The data: Begin

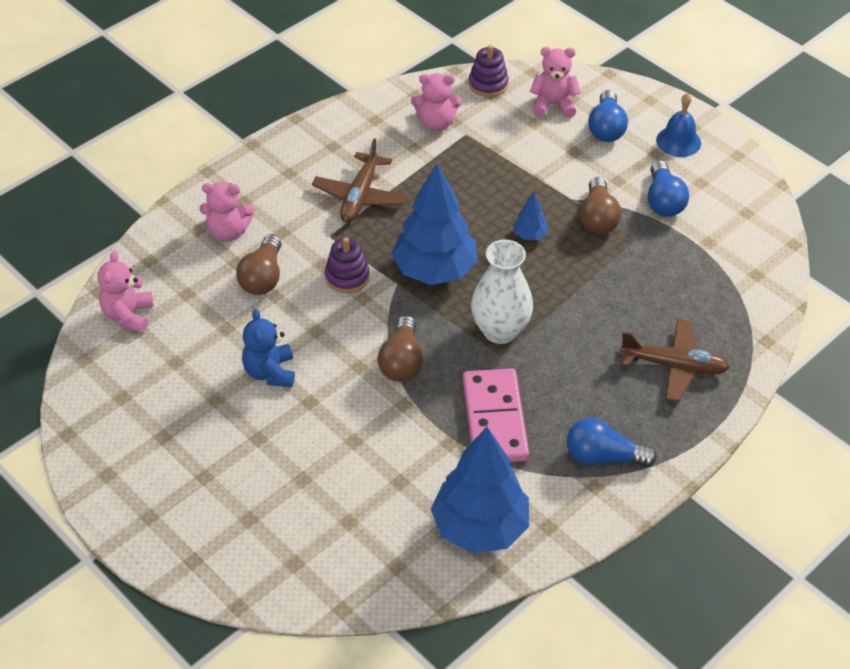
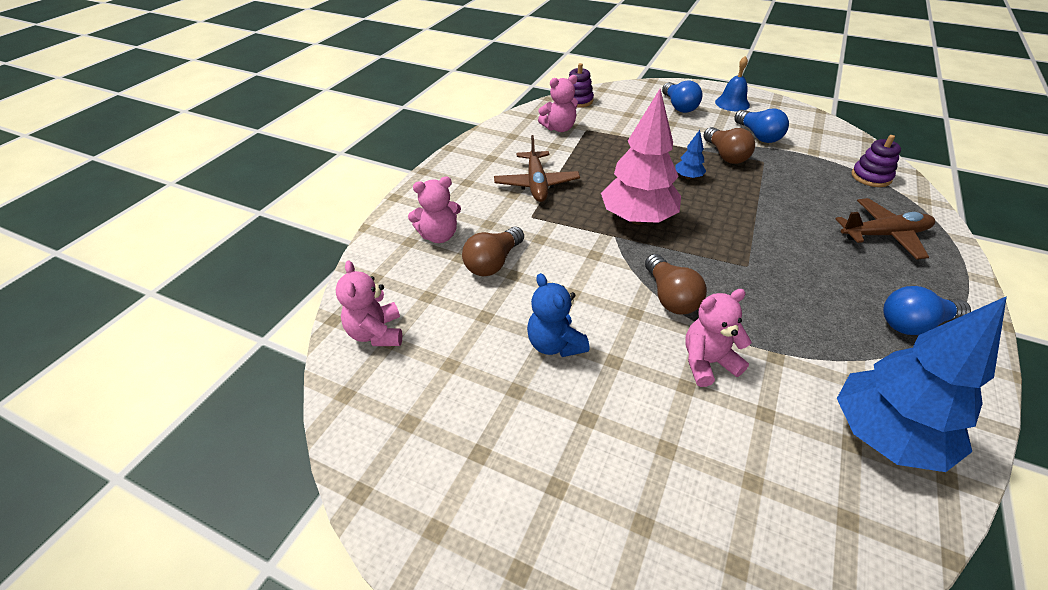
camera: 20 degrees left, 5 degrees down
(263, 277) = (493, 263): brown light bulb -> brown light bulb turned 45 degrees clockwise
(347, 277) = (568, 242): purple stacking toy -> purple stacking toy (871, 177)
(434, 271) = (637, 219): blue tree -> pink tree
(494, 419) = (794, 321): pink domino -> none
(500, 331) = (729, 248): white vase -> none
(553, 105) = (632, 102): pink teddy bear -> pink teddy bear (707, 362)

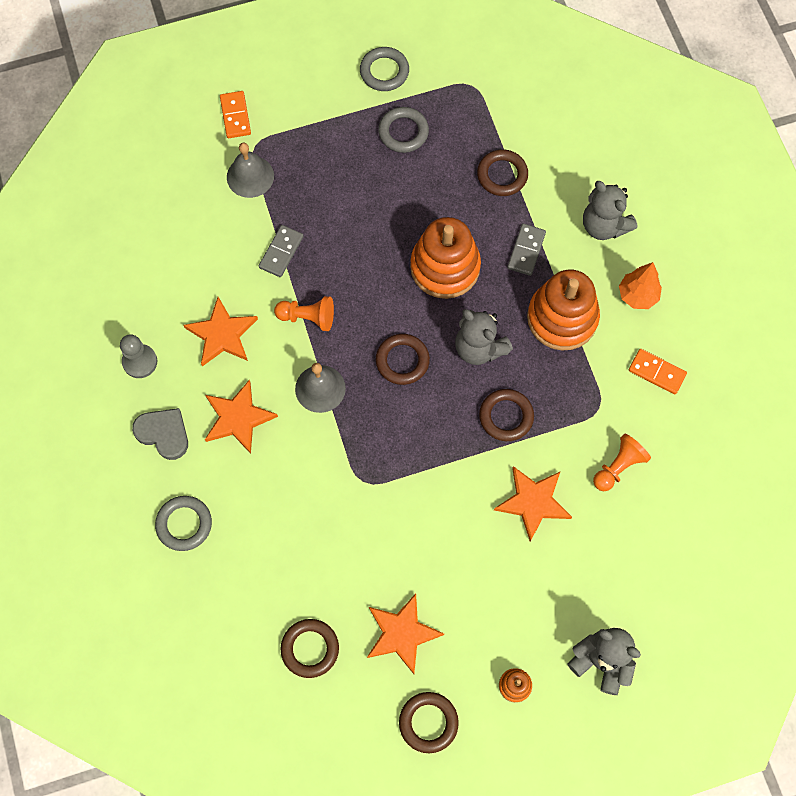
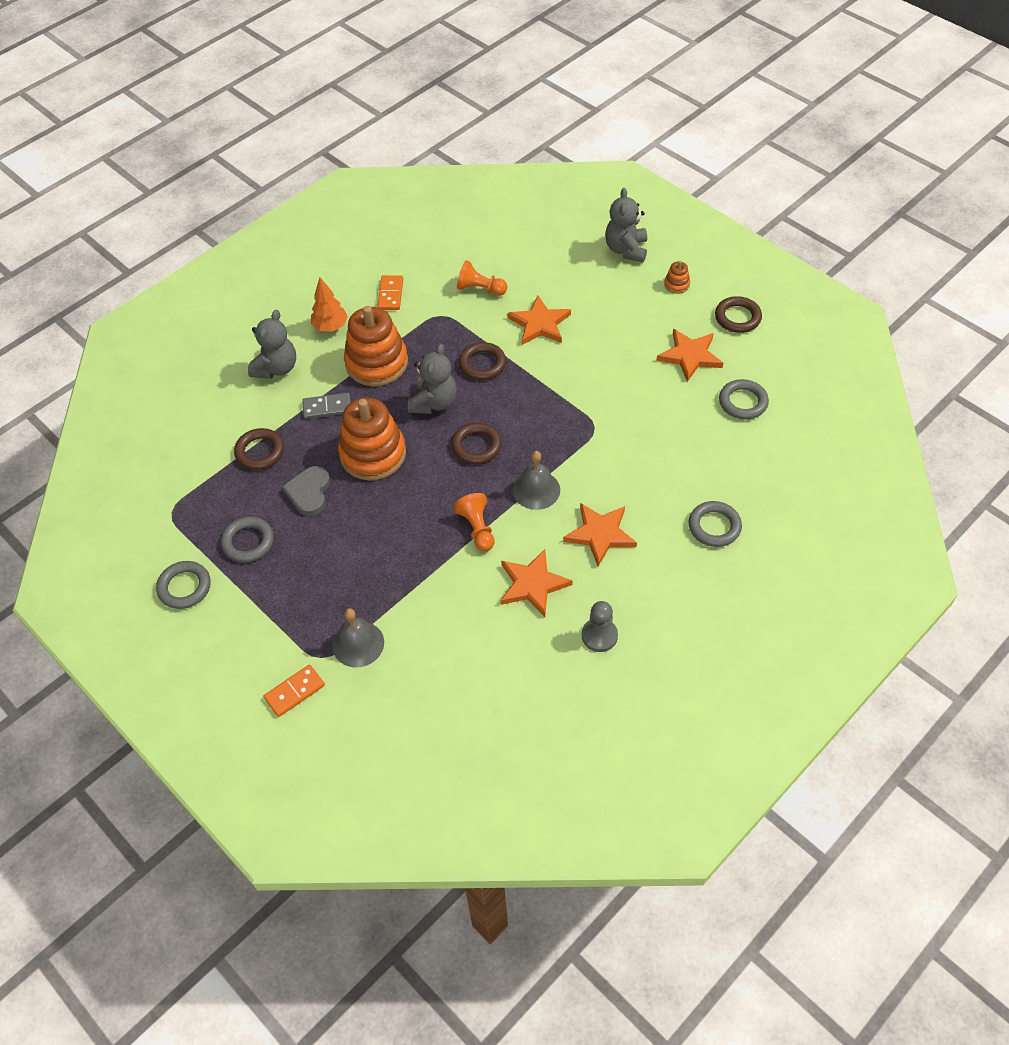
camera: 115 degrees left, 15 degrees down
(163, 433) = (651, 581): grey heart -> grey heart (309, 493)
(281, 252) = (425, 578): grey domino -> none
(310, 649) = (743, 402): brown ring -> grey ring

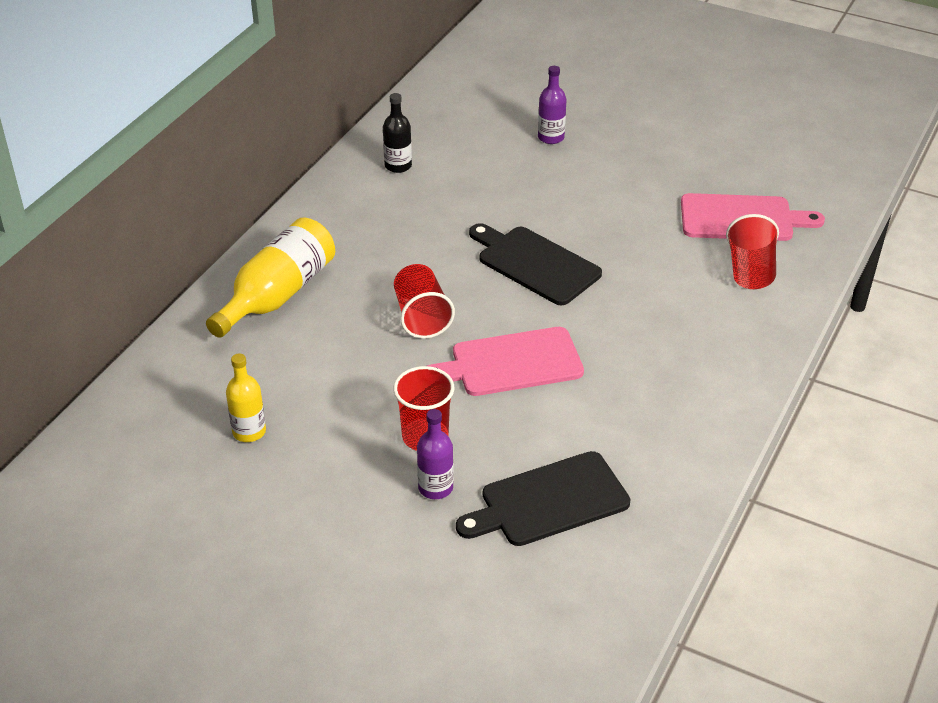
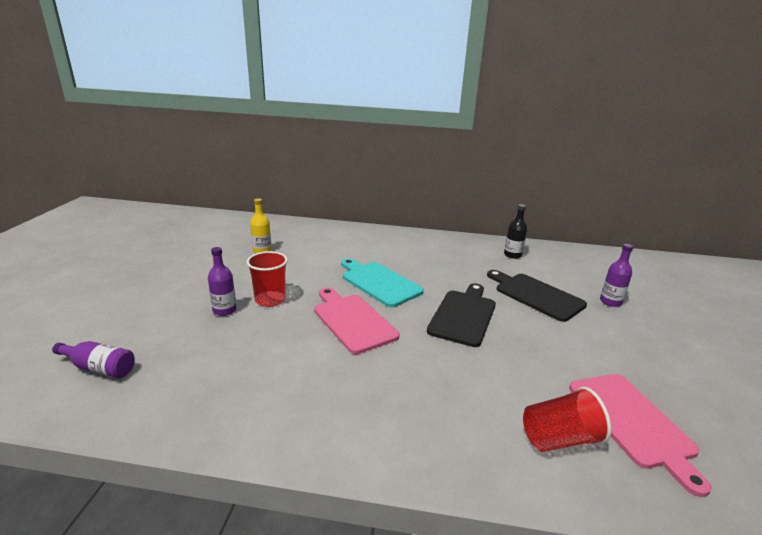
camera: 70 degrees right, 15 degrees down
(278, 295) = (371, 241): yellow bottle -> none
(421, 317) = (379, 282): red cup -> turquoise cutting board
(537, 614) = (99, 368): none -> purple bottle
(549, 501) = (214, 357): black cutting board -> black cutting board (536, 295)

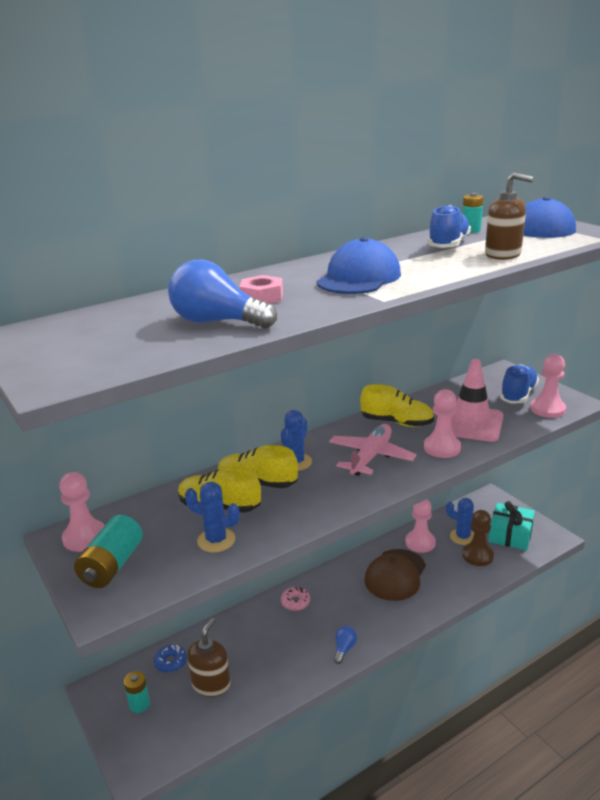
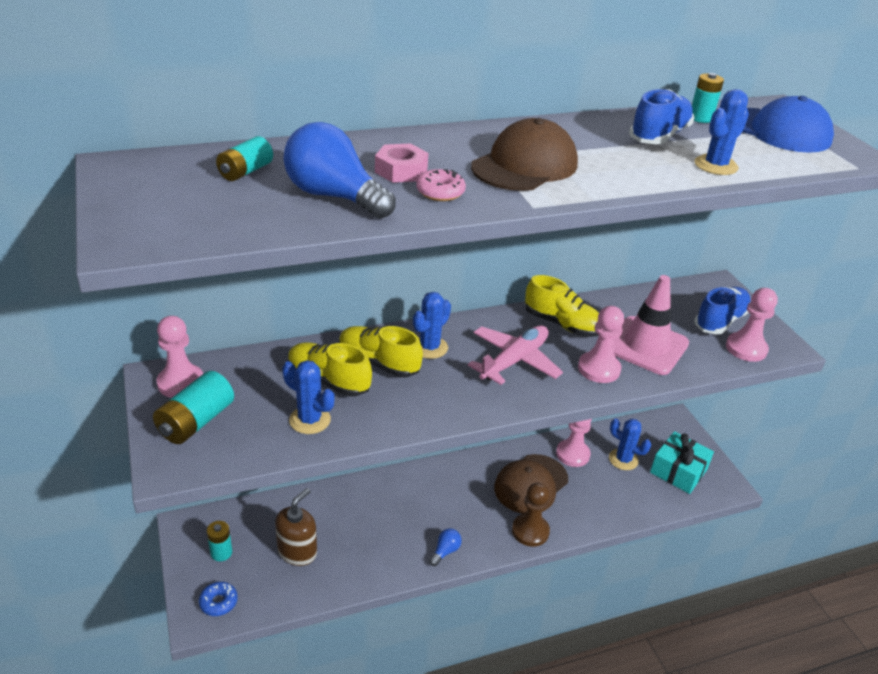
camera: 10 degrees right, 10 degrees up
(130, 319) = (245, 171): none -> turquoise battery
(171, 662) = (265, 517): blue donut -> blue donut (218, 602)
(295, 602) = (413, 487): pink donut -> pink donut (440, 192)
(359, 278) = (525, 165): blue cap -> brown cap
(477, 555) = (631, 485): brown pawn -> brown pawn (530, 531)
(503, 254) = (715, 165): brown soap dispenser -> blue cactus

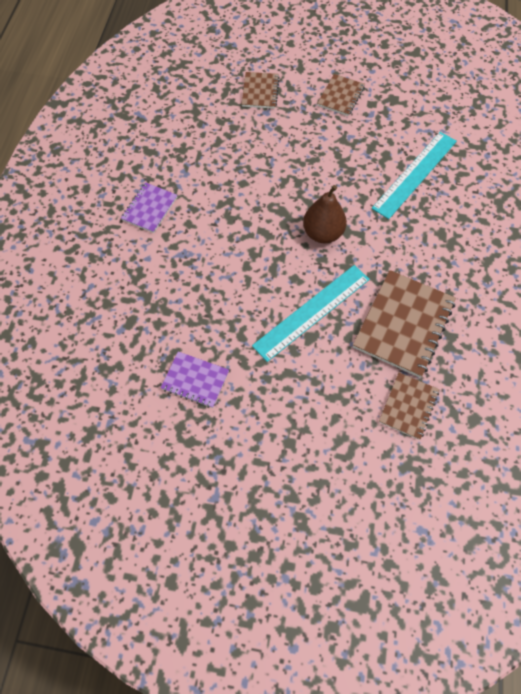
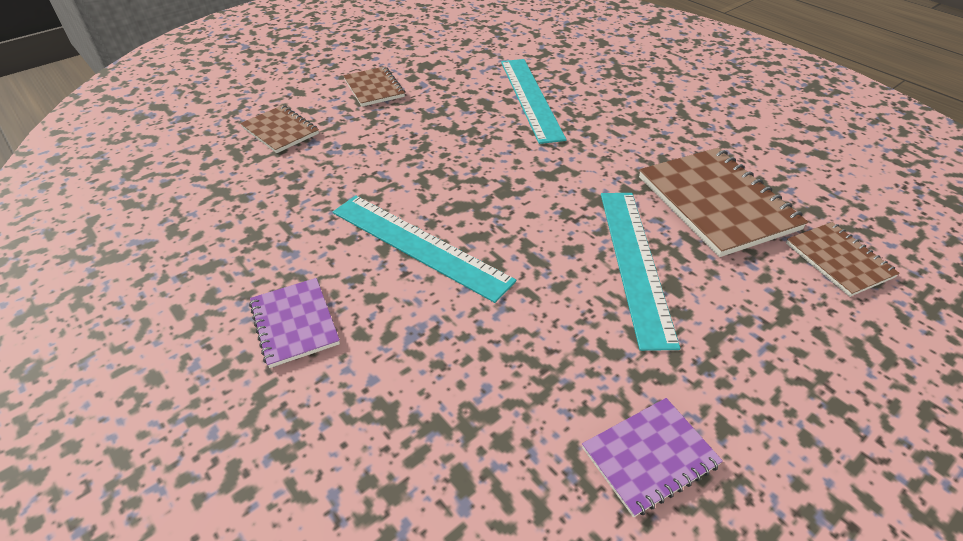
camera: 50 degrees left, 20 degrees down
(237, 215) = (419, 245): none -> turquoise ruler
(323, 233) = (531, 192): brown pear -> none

The data: End

The records above are to be repeated word for word, with the pictures omitted.

> _Task answer_
camera: 20 degrees left, 5 degrees down
(263, 277) = (493, 263): brown light bulb -> brown light bulb turned 45 degrees clockwise
(347, 277) = (568, 242): purple stacking toy -> purple stacking toy (871, 177)
(434, 271) = (637, 219): blue tree -> pink tree
(494, 419) = (794, 321): pink domino -> none
(500, 331) = (729, 248): white vase -> none
(553, 105) = (632, 102): pink teddy bear -> pink teddy bear (707, 362)

camera: 115 degrees left, 15 degrees down
(163, 433) = (651, 581): grey heart -> grey heart (309, 493)
(281, 252) = (425, 578): grey domino -> none
(310, 649) = (743, 402): brown ring -> grey ring

camera: 70 degrees right, 15 degrees down
(278, 295) = (371, 241): yellow bottle -> none
(421, 317) = (379, 282): red cup -> turquoise cutting board
(537, 614) = (99, 368): none -> purple bottle
(549, 501) = (214, 357): black cutting board -> black cutting board (536, 295)

camera: 10 degrees right, 10 degrees up
(130, 319) = (245, 171): none -> turquoise battery
(171, 662) = (265, 517): blue donut -> blue donut (218, 602)
(295, 602) = (413, 487): pink donut -> pink donut (440, 192)
(359, 278) = (525, 165): blue cap -> brown cap
(477, 555) = (631, 485): brown pawn -> brown pawn (530, 531)
(503, 254) = (715, 165): brown soap dispenser -> blue cactus

camera: 50 degrees left, 20 degrees down
(237, 215) = (419, 245): none -> turquoise ruler
(323, 233) = (531, 192): brown pear -> none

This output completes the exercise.